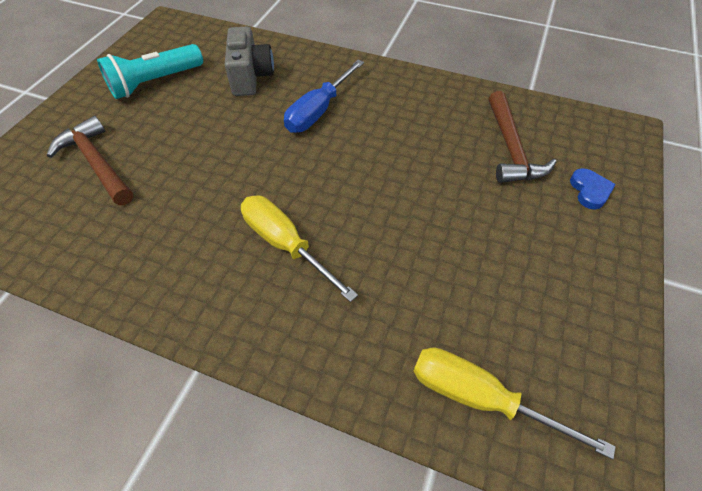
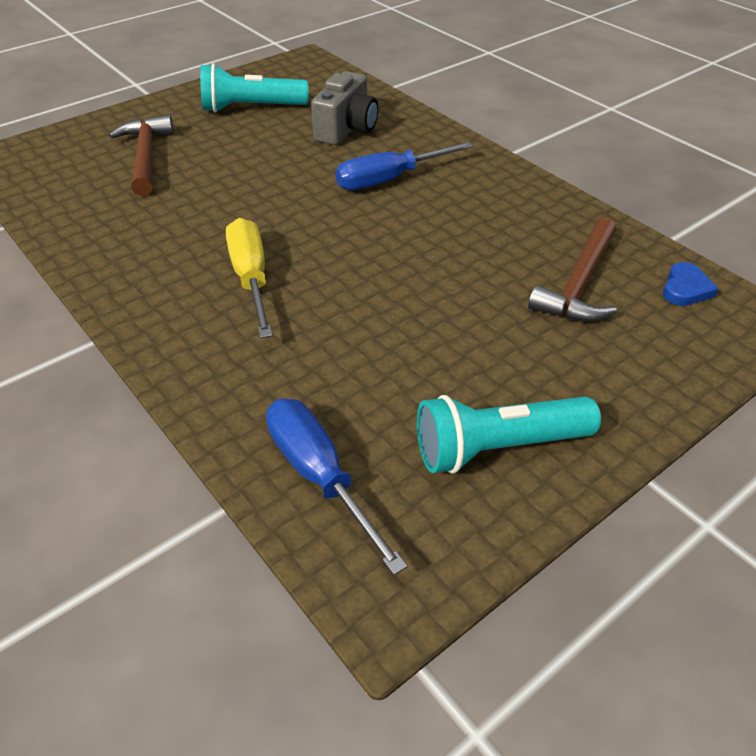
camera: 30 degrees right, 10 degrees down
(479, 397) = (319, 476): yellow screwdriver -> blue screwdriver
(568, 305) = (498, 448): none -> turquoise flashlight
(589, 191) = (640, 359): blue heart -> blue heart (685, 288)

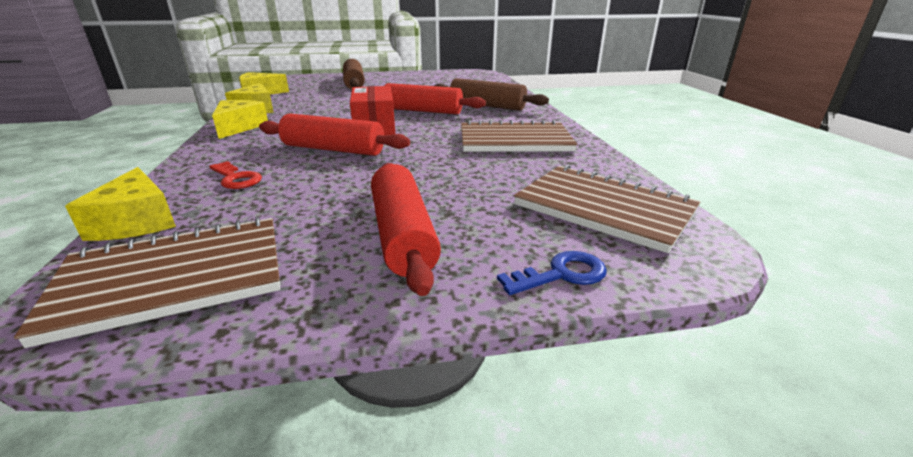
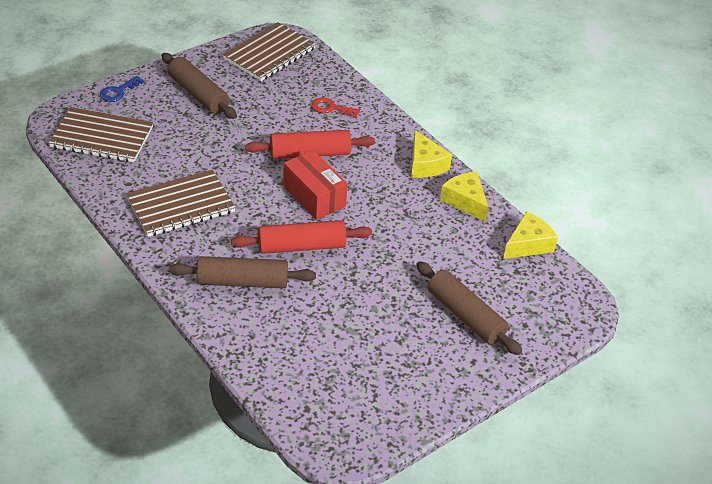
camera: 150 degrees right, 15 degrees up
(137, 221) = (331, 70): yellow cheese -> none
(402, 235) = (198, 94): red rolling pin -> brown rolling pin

** Exercise aim **
Filter the records down to the lines that contain the string "none", and copy those lines.

** Answer to this problem **
(568, 305) = (498, 448): none -> turquoise flashlight
(137, 221) = (331, 70): yellow cheese -> none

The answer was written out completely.